_How to complete this task_
Every line from the beginning of the data through the line containing "relocated | TEAL" should be reproduced exactly, and no further lines should be output.

[Dataset items]
::::::::

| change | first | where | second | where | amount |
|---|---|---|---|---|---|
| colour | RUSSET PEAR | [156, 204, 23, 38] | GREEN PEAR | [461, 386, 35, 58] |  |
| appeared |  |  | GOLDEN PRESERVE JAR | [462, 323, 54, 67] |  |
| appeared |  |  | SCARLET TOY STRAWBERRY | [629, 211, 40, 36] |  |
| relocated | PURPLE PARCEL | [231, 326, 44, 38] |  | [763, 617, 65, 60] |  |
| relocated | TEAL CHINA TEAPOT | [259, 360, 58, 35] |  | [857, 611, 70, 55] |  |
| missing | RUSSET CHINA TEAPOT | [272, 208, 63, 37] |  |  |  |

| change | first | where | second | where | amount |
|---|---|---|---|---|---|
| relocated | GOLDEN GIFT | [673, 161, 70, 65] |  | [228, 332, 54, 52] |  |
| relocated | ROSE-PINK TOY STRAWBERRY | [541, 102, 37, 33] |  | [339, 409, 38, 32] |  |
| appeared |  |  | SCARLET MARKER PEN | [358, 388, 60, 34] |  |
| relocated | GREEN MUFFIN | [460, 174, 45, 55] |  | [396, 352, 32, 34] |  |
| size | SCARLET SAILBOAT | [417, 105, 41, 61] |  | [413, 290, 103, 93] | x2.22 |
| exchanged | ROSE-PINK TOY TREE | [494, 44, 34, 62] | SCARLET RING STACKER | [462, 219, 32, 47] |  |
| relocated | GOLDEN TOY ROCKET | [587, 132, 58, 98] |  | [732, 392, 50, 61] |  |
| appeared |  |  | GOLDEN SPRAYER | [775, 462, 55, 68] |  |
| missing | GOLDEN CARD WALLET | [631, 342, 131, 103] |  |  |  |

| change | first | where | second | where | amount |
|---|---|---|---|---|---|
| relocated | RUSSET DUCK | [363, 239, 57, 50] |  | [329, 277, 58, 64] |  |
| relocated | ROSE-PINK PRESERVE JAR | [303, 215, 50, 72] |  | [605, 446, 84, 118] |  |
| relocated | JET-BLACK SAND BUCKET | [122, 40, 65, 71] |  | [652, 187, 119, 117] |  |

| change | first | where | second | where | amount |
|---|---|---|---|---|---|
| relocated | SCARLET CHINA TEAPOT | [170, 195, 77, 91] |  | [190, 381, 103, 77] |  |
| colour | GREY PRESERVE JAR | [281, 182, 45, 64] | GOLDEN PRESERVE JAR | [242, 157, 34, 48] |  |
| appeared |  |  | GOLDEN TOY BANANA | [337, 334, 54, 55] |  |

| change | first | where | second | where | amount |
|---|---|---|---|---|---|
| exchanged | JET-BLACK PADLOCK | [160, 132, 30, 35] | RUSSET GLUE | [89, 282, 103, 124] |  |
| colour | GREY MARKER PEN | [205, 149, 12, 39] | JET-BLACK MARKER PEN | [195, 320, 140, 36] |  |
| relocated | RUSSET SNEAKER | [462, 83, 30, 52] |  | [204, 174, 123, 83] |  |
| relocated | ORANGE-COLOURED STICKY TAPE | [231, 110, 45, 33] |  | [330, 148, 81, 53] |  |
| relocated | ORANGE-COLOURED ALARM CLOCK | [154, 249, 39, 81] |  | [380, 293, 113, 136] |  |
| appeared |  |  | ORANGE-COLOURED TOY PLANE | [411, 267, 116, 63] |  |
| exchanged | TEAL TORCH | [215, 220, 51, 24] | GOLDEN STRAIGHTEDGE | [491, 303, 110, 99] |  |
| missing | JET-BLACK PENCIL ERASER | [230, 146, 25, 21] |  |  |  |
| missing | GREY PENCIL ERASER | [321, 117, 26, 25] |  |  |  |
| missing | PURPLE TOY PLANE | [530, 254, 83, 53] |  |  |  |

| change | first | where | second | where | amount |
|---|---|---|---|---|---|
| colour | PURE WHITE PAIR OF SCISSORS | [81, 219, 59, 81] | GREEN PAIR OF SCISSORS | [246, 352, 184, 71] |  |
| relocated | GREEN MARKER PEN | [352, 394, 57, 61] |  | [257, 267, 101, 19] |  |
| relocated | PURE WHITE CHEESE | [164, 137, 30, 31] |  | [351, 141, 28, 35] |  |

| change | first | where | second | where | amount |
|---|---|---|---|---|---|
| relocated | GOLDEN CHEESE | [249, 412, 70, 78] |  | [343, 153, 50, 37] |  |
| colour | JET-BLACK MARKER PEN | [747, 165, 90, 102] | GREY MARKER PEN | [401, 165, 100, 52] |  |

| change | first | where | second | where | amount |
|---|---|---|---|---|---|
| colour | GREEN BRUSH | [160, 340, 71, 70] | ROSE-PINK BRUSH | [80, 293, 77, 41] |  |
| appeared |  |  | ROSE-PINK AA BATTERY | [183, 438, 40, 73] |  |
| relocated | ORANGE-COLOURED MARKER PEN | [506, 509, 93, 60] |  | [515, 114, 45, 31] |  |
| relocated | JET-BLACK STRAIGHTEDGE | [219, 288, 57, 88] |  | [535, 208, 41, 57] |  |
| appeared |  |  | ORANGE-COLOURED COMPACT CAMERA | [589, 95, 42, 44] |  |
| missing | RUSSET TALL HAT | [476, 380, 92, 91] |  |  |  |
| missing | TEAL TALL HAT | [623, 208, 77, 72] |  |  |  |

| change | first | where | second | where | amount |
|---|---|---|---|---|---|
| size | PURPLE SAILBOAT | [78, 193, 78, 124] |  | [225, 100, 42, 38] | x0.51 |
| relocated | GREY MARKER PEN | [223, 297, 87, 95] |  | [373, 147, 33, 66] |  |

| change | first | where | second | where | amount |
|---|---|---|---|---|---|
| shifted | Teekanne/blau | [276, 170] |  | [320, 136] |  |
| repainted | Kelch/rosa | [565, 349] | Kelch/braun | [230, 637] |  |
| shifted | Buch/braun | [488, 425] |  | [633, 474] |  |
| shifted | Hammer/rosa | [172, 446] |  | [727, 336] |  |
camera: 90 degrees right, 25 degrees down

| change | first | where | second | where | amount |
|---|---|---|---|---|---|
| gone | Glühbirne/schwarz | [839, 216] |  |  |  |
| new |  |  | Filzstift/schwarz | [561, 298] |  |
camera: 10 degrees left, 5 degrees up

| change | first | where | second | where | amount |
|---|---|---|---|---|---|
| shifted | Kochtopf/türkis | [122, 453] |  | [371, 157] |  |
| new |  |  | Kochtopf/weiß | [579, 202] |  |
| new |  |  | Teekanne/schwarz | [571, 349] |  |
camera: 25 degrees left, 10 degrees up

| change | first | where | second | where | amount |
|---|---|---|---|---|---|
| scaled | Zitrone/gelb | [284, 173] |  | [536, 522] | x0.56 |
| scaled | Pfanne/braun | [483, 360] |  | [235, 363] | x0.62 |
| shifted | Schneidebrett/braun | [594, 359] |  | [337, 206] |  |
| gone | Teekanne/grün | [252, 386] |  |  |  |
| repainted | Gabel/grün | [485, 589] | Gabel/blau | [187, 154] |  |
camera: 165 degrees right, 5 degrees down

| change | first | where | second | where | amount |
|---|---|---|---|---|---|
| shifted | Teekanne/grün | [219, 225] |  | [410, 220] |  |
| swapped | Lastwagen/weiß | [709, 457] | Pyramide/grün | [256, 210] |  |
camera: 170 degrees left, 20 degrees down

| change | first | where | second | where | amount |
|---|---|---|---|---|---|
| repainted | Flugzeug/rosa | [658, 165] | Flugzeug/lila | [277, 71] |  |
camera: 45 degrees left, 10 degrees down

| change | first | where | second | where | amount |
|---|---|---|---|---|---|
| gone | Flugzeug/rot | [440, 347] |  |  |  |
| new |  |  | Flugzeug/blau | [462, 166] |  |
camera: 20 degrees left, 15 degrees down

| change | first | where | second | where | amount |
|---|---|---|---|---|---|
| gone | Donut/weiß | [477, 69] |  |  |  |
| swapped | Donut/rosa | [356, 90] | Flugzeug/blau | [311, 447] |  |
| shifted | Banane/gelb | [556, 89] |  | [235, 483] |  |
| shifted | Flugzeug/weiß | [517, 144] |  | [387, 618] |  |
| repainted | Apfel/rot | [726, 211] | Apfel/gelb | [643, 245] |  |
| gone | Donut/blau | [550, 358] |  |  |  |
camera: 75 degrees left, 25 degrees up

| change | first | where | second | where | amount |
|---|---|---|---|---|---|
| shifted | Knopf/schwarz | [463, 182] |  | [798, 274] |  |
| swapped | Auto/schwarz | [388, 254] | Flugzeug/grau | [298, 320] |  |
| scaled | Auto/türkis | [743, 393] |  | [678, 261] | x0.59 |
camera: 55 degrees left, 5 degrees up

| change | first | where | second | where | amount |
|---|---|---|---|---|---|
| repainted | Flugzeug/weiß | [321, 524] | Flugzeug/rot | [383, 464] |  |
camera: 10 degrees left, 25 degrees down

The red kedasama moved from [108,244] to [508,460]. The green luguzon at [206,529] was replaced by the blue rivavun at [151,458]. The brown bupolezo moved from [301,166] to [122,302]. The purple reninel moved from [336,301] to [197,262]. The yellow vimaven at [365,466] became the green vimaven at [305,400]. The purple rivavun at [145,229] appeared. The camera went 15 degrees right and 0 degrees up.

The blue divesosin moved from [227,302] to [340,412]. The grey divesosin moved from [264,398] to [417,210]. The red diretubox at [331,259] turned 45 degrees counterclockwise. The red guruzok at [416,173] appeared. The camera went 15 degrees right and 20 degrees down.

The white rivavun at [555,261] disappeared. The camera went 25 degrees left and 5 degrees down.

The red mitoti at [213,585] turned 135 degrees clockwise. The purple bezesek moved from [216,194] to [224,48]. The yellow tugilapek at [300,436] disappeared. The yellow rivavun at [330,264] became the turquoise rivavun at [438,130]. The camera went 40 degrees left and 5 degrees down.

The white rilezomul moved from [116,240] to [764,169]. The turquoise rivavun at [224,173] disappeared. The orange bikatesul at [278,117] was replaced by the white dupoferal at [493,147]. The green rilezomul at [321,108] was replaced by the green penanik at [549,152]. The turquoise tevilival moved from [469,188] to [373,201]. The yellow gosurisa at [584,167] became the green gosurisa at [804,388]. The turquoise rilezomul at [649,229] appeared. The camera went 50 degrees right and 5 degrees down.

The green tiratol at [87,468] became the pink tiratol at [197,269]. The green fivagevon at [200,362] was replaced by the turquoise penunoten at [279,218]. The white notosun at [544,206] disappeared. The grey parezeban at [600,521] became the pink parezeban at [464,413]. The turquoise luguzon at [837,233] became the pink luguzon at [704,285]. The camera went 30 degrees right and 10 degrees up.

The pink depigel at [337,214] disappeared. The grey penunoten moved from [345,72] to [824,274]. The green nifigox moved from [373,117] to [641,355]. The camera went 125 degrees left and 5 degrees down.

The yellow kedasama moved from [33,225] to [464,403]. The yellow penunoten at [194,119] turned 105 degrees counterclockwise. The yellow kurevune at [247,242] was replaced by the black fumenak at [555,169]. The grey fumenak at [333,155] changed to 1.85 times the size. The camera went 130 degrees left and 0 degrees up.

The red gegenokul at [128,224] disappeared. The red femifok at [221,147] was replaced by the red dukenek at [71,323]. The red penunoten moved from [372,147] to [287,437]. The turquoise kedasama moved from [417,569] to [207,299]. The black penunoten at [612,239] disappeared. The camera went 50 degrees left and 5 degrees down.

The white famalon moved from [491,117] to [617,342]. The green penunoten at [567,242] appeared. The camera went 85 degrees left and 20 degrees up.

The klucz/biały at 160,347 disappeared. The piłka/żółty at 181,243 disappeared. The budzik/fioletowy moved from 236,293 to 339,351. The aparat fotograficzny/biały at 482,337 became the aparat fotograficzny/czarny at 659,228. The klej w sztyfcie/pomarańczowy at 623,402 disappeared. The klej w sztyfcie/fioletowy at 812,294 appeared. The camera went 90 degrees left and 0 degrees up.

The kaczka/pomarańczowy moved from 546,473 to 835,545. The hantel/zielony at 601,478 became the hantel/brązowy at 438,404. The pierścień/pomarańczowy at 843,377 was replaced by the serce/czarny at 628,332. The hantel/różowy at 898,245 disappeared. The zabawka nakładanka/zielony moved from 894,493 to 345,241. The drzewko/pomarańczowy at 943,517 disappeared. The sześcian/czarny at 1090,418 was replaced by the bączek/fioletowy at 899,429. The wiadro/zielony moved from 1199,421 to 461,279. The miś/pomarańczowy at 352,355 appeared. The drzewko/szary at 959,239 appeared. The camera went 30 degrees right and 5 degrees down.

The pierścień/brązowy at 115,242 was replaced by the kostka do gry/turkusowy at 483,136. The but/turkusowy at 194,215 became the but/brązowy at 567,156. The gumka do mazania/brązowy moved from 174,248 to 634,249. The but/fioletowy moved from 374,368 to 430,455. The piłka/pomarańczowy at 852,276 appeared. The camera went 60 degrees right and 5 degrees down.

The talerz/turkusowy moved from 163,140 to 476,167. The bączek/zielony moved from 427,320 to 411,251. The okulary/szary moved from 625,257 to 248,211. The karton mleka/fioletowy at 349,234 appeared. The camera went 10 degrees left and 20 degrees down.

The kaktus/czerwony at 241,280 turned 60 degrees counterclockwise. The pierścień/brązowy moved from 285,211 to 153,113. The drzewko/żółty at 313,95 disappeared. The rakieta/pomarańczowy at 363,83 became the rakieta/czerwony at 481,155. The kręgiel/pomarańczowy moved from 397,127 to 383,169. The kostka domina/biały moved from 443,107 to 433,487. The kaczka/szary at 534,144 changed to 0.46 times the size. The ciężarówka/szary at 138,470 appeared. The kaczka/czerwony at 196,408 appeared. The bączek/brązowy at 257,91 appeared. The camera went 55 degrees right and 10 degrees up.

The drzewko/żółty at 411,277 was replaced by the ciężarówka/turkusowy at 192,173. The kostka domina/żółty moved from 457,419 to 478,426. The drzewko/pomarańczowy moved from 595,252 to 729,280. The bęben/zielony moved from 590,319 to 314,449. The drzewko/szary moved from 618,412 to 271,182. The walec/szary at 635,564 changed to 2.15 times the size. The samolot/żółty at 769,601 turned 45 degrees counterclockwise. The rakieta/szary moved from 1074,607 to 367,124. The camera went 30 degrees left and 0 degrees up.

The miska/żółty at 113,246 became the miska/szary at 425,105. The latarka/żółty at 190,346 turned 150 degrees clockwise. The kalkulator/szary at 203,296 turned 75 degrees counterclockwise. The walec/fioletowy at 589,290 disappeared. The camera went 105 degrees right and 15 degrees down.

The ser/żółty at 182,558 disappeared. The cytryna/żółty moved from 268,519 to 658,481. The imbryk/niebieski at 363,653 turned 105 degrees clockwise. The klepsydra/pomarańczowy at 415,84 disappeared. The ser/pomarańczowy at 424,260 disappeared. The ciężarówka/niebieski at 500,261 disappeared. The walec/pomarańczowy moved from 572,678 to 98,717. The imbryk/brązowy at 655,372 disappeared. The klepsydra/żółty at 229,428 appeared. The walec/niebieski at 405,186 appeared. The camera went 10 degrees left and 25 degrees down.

::::::::

_Response below_
| change | first | where | second | where | amount |
|---|---|---|---|---|---|
| colour | RUSSET PEAR | [156, 204, 23, 38] | GREEN PEAR | [461, 386, 35, 58] |  |
| appeared |  |  | GOLDEN PRESERVE JAR | [462, 323, 54, 67] |  |
| appeared |  |  | SCARLET TOY STRAWBERRY | [629, 211, 40, 36] |  |
| relocated | PURPLE PARCEL | [231, 326, 44, 38] |  | [763, 617, 65, 60] |  |
| relocated | TEAL CHINA TEAPOT | [259, 360, 58, 35] |  | [857, 611, 70, 55] |  |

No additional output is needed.